• Work order:
Nothing outside the range is wanted. Repeat exactly the lines below from the one with "none -> purple brick J5 level 2" through the one with "none -> purple cone J5 level 3".

(Records shown begins)

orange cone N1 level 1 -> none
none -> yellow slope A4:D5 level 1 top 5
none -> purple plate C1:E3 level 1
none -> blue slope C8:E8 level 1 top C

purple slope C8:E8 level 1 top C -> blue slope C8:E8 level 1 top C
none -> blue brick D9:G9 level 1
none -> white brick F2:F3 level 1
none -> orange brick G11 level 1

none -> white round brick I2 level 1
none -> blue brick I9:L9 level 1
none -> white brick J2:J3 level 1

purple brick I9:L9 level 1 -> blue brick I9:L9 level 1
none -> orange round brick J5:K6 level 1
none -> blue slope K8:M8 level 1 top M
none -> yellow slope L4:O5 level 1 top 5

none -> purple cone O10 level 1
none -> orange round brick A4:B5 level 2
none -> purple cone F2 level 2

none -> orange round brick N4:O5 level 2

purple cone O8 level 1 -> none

(Records shown ends)
(Records shown begins)

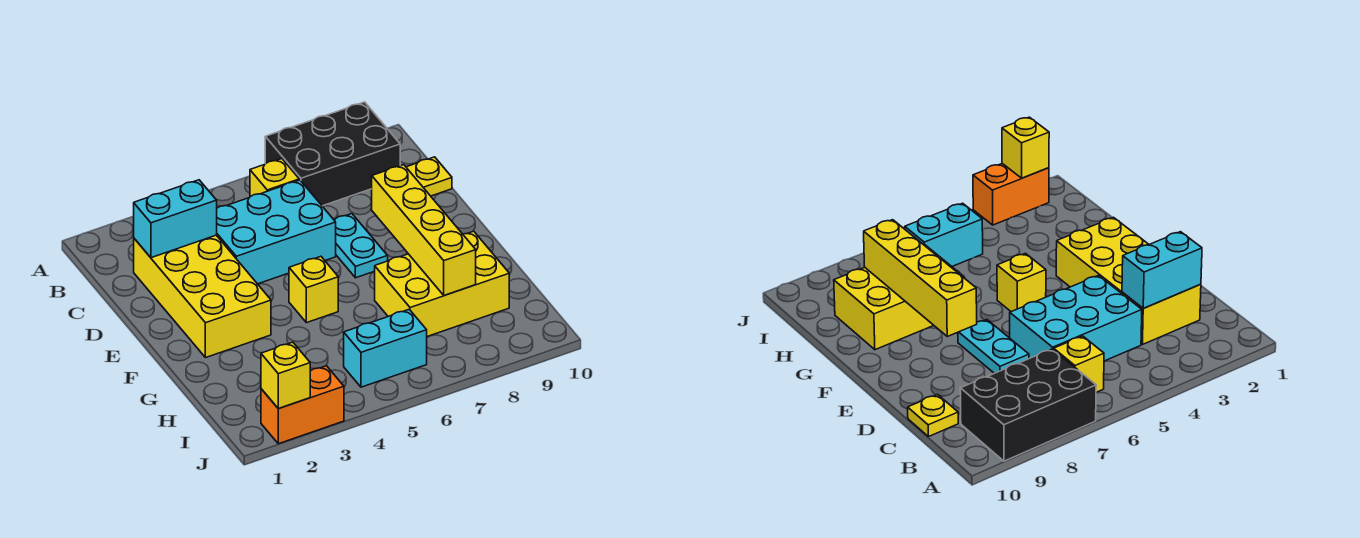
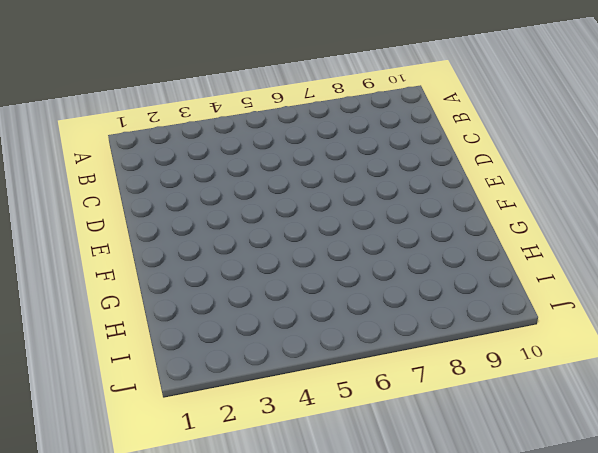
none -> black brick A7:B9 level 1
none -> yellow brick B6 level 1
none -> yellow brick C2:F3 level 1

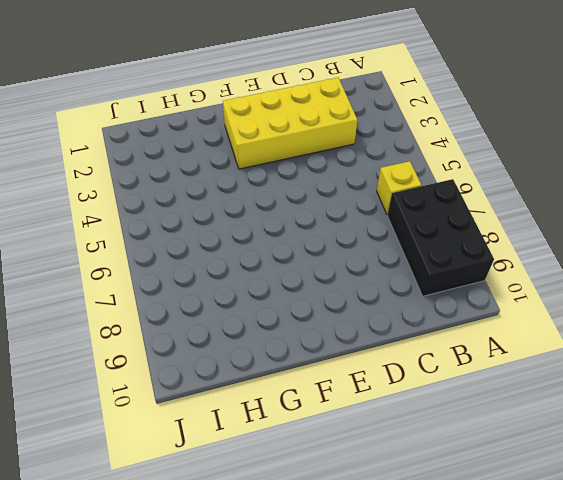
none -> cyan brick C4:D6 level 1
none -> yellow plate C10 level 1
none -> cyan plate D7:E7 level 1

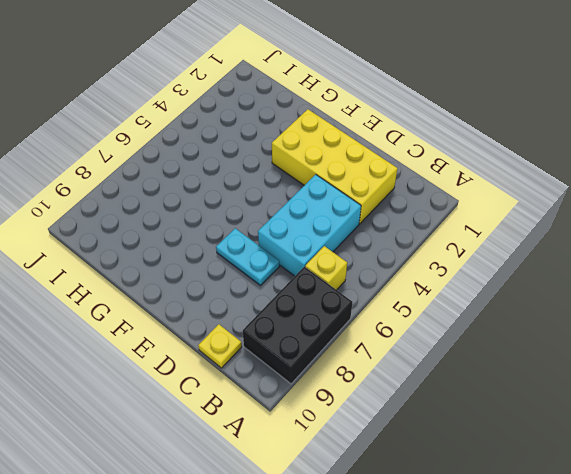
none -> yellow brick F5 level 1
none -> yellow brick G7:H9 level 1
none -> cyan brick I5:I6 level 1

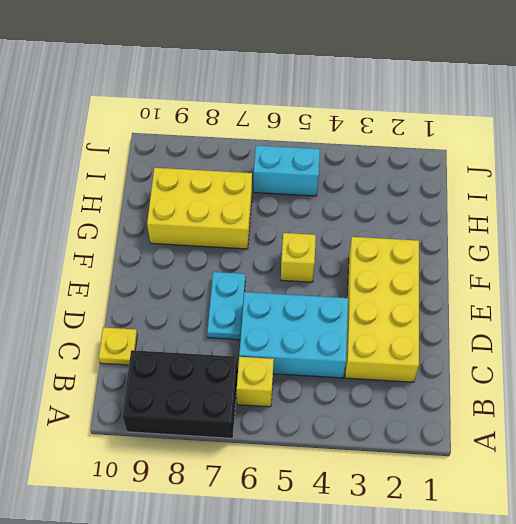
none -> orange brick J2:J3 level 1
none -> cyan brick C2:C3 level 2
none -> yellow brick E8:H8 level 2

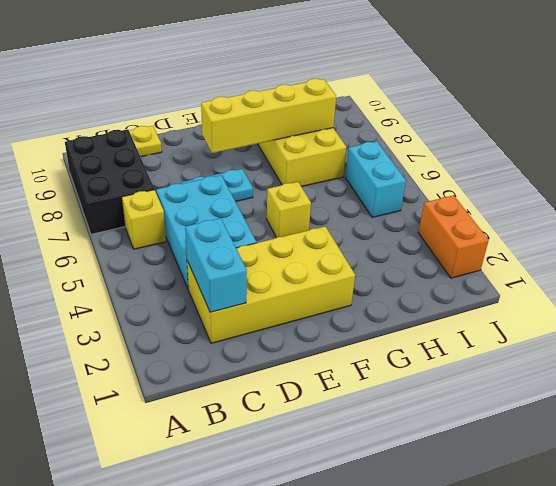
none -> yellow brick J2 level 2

(Records shown ends)
(Records shown begins)

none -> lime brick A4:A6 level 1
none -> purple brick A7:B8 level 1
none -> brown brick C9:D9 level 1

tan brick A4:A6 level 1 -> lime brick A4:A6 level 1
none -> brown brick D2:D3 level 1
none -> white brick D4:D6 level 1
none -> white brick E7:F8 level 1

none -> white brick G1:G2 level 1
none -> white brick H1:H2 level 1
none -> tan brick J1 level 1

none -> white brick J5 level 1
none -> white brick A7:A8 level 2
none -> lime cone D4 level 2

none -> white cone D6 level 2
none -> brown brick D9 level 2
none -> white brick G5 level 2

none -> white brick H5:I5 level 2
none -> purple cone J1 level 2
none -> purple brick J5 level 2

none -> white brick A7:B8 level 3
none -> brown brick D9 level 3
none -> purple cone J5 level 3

(Records shown ends)

• Answer for this exercise:
none -> purple brick J5 level 2

none -> white brick A7:B8 level 3
none -> brown brick D9 level 3
none -> purple cone J5 level 3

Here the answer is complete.